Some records
^^^^^^^^^^^^^^^^
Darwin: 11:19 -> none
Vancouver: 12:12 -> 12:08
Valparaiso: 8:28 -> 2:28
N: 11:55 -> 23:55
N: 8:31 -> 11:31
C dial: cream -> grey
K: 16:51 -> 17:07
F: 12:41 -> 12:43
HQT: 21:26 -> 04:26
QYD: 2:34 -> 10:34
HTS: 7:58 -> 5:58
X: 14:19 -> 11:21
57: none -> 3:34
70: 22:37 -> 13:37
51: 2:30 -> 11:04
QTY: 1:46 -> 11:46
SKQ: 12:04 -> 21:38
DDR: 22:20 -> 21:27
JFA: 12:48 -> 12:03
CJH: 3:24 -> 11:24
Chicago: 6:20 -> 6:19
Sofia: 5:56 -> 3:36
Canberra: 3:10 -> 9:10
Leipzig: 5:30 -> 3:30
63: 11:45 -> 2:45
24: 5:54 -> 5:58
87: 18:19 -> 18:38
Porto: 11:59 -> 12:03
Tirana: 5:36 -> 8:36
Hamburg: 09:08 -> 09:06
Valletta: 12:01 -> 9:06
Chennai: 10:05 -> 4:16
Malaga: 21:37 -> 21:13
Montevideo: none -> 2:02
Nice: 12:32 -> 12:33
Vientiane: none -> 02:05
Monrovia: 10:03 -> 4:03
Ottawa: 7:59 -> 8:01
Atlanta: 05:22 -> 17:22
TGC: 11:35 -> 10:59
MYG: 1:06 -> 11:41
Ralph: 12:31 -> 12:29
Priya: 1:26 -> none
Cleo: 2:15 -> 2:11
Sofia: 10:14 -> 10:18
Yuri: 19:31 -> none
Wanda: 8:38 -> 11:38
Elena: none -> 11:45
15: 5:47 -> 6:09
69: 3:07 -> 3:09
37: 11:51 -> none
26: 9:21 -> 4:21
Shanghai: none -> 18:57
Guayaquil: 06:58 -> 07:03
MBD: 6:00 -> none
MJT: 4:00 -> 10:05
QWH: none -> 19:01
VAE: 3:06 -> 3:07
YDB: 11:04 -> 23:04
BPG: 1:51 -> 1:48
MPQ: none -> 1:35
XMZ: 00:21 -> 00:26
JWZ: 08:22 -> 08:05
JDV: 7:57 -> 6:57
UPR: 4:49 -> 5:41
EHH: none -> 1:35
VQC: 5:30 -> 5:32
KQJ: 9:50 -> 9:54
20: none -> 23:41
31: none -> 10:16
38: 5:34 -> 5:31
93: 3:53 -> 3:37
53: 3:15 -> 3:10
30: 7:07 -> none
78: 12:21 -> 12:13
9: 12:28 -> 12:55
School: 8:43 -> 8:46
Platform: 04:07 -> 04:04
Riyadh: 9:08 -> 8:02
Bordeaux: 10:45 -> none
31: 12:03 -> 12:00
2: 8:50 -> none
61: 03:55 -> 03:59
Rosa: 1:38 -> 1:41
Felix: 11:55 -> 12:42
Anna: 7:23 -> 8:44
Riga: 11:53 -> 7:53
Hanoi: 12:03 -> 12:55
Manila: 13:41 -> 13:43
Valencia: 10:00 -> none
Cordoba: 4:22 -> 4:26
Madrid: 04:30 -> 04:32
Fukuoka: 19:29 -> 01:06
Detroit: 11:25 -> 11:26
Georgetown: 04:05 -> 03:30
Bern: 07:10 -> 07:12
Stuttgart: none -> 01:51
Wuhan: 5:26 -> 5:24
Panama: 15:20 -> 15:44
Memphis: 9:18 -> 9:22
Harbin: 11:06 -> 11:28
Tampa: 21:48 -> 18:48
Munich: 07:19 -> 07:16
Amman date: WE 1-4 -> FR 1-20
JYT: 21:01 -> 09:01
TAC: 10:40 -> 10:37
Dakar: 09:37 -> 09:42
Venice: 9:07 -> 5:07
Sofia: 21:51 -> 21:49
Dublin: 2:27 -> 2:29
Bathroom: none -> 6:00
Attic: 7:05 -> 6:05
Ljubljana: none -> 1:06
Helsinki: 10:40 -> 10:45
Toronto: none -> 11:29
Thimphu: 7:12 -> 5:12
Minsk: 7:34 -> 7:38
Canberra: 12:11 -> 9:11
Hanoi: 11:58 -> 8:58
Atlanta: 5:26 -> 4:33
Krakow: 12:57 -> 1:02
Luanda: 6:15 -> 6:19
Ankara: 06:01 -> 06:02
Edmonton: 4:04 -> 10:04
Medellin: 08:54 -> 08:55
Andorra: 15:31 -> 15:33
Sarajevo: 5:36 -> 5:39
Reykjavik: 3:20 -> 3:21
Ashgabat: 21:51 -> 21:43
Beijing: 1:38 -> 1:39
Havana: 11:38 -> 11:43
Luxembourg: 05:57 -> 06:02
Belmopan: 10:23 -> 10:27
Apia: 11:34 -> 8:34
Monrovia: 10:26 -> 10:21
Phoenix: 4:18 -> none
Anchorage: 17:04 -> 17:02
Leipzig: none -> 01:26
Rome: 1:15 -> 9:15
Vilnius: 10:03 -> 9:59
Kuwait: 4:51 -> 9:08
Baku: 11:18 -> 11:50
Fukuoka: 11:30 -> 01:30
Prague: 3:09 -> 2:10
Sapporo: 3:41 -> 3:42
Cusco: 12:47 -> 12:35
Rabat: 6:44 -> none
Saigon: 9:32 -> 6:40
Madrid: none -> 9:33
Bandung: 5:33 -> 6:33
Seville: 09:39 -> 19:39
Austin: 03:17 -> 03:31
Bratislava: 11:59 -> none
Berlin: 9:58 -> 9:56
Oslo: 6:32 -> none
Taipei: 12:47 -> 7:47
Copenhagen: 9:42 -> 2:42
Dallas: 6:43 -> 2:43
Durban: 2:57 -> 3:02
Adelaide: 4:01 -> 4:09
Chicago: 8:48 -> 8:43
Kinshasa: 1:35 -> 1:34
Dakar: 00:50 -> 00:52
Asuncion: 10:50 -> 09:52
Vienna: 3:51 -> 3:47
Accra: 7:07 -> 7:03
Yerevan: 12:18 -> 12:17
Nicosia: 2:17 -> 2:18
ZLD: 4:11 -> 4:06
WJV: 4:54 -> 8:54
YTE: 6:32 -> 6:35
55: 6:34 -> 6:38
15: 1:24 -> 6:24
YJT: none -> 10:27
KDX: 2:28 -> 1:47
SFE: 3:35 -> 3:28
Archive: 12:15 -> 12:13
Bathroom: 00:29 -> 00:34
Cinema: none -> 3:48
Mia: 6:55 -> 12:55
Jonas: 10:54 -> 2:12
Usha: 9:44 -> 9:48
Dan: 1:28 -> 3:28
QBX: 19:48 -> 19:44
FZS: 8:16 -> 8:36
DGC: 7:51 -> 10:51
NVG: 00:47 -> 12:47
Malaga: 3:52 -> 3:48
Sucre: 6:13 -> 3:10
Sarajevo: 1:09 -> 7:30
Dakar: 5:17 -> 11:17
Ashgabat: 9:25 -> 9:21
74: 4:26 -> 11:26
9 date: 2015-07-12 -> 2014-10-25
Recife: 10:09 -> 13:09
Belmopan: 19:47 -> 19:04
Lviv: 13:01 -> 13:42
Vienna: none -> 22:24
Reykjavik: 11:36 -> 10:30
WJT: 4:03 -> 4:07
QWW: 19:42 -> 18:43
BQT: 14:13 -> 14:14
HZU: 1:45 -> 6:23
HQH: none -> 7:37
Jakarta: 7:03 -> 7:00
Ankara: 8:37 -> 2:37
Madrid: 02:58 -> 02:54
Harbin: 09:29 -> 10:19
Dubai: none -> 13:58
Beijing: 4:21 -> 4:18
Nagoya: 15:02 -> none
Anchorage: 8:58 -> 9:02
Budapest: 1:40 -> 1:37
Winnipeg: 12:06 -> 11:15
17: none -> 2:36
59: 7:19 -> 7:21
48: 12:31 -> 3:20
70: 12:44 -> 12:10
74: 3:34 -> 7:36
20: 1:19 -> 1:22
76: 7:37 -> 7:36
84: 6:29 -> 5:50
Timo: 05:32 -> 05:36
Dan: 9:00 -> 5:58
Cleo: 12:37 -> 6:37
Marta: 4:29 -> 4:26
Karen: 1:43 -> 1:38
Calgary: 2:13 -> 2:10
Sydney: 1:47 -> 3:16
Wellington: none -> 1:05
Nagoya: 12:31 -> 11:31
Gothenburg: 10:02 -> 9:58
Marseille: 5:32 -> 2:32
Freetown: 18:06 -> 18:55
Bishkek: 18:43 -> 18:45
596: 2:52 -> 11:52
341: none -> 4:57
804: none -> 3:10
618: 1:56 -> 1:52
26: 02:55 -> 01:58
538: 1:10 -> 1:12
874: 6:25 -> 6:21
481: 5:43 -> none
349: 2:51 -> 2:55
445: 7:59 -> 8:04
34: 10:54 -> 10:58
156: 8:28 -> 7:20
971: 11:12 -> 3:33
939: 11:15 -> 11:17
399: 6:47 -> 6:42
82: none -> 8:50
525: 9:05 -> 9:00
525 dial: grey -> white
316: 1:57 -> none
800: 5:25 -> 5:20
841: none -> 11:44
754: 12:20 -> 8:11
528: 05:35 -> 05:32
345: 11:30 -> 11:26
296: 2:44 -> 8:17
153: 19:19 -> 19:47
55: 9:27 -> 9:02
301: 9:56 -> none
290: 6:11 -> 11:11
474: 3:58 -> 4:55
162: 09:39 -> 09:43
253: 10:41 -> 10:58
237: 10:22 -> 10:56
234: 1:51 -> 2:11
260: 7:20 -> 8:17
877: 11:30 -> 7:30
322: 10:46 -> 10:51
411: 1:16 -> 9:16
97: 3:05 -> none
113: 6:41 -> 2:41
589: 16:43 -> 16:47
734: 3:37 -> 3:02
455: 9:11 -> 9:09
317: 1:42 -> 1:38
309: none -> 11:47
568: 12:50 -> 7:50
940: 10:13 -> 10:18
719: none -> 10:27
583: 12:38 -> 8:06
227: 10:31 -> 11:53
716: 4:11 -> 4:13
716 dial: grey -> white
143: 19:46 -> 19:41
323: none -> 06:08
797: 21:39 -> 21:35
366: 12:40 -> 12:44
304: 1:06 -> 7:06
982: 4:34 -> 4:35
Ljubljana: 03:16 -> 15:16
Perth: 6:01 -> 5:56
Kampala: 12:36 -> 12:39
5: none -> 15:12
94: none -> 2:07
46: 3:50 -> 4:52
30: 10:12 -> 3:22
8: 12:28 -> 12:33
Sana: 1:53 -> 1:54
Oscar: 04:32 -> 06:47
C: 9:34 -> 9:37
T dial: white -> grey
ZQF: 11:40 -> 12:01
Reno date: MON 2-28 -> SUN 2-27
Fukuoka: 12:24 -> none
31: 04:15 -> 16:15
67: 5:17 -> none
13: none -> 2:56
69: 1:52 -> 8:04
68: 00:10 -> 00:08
^^^^^^^^^^^^^^^^
Write out again every line from the first one down through the one containing "70: 22:37 -> 13:37", including both, with nothing changed.

__Response below__.
Darwin: 11:19 -> none
Vancouver: 12:12 -> 12:08
Valparaiso: 8:28 -> 2:28
N: 11:55 -> 23:55
N: 8:31 -> 11:31
C dial: cream -> grey
K: 16:51 -> 17:07
F: 12:41 -> 12:43
HQT: 21:26 -> 04:26
QYD: 2:34 -> 10:34
HTS: 7:58 -> 5:58
X: 14:19 -> 11:21
57: none -> 3:34
70: 22:37 -> 13:37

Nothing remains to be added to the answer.